● **Instructions to follow**: Filter the entries below, keeping only lines with the word "sphere".

● **Records shown**:
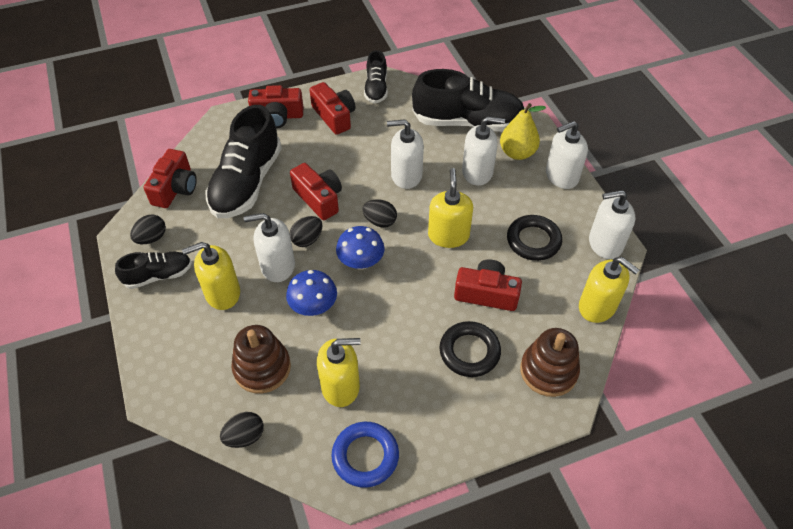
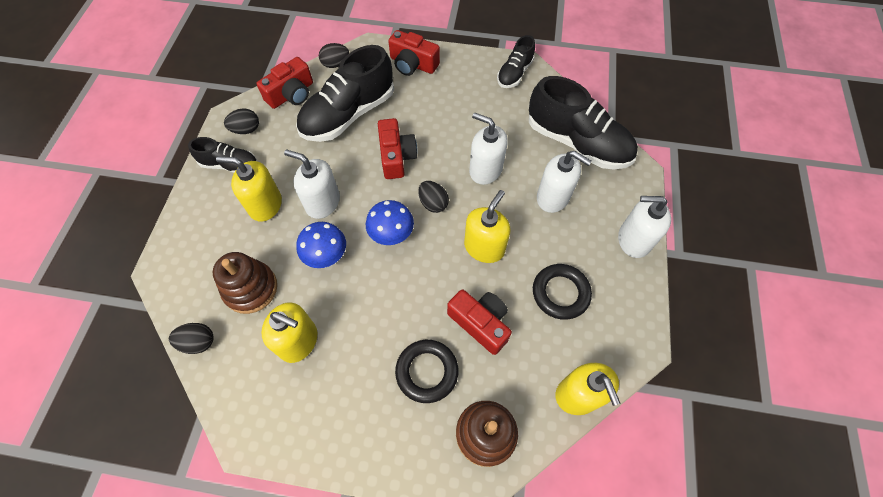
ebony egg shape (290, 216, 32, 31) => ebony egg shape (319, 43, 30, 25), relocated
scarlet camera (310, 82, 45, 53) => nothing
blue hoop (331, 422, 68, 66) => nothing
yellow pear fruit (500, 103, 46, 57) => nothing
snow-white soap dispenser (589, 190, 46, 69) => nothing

...

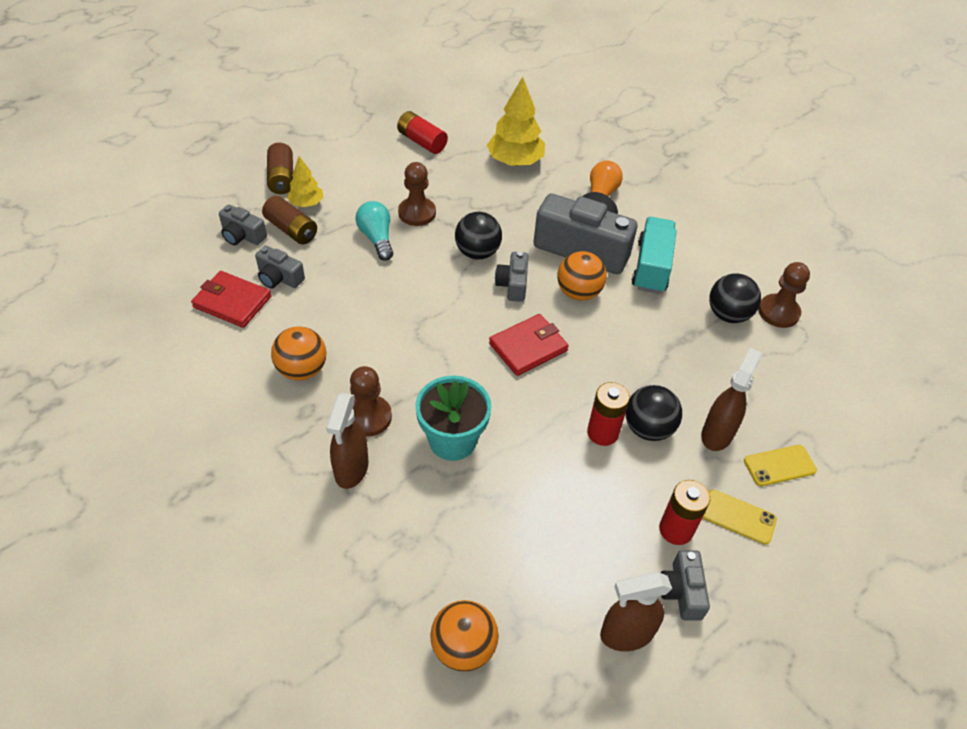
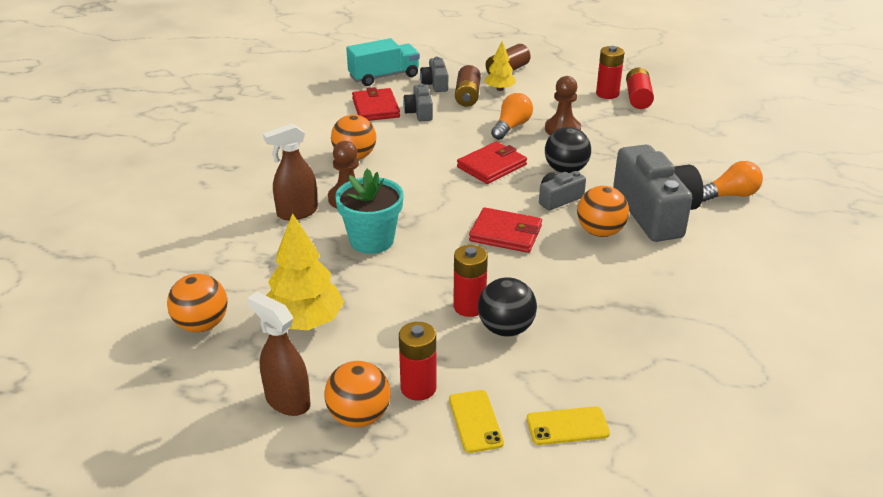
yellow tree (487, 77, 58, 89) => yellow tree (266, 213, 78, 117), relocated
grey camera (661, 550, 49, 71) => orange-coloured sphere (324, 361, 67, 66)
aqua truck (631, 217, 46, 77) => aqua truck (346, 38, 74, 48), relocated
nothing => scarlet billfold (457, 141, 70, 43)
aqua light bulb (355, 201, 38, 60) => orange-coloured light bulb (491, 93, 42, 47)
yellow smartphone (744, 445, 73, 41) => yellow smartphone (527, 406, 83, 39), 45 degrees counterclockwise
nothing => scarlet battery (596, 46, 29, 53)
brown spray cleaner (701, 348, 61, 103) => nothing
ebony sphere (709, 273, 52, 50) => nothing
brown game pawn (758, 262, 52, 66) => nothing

● **Response below**:
grey camera (661, 550, 49, 71) => orange-coloured sphere (324, 361, 67, 66)
ebony sphere (709, 273, 52, 50) => nothing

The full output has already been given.